**YOUR ASSIGNMENT:** Compute the number of lines in the following data that include the word "camera", and output that number alone.

**EXCERPTED DATA:**
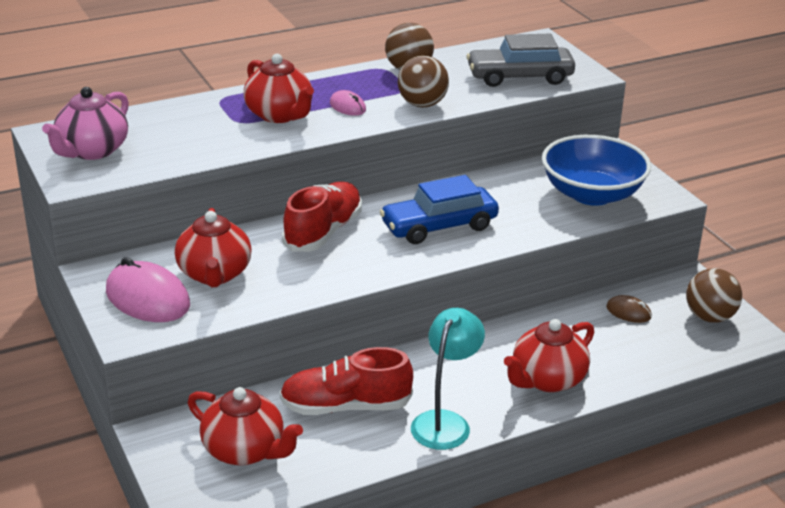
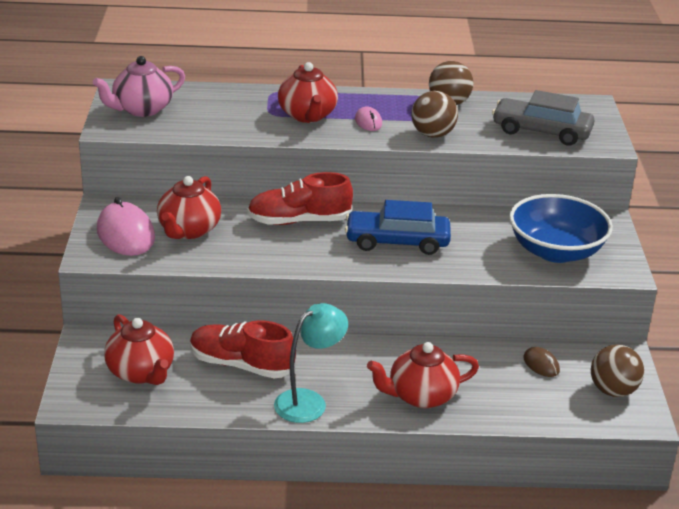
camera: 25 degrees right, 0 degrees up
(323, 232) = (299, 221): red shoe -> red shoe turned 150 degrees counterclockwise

==

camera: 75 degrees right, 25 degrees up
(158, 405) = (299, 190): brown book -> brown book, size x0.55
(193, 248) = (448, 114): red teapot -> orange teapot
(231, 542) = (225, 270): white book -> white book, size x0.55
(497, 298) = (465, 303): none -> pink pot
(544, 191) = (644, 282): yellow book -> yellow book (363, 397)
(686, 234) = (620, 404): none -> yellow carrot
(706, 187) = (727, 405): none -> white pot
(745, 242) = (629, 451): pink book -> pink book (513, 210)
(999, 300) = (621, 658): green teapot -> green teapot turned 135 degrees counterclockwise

**ANSWER TO THIS EXERCISE:** 2